== REQUIRED ACTION ==
Write down exactly the line where "brown slope E4:G4 level 1 top G" occurs and every line that follows it through the end of the material below; include nothing else.

== DATASET EXCERPT ==
=== Begin Enclosure ===
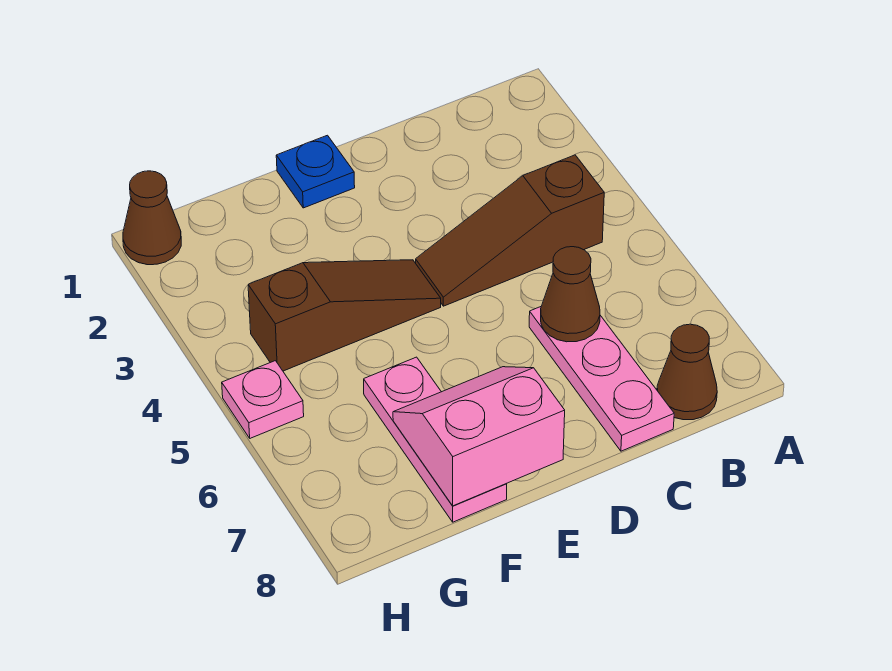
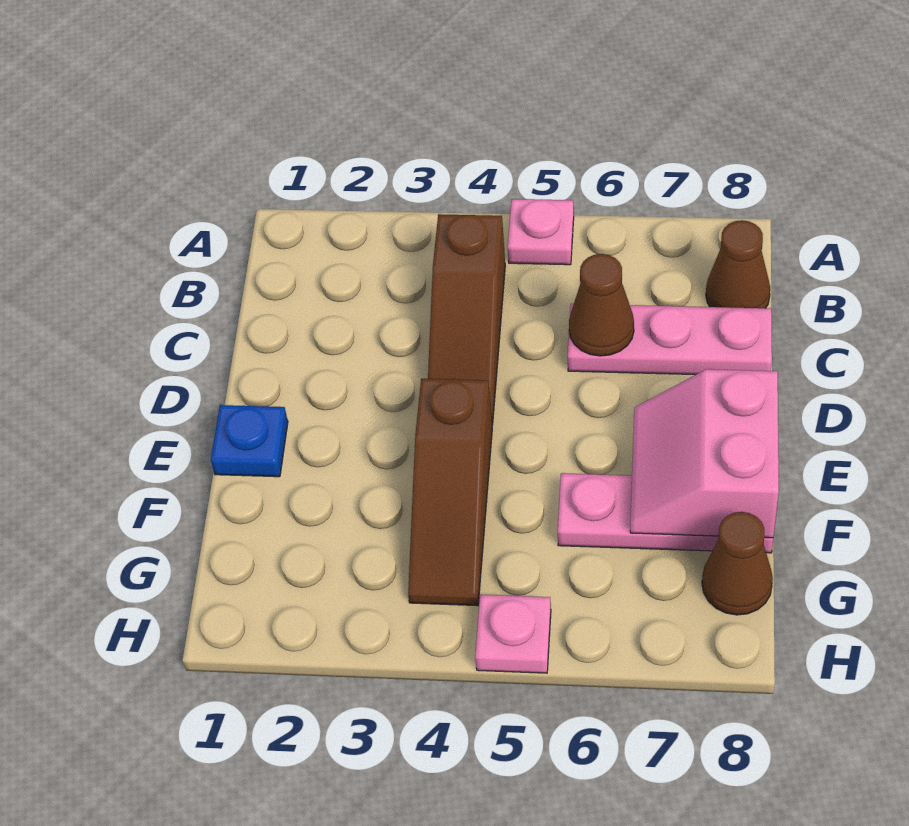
none -> pink plate A5 level 1
brown slope E4:G4 level 1 top G -> brown slope E4:G4 level 1 top E
brown cone H1 level 1 -> brown cone G8 level 1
=== End Enclosure ===
== TASK RESPONSE ==
brown slope E4:G4 level 1 top G -> brown slope E4:G4 level 1 top E
brown cone H1 level 1 -> brown cone G8 level 1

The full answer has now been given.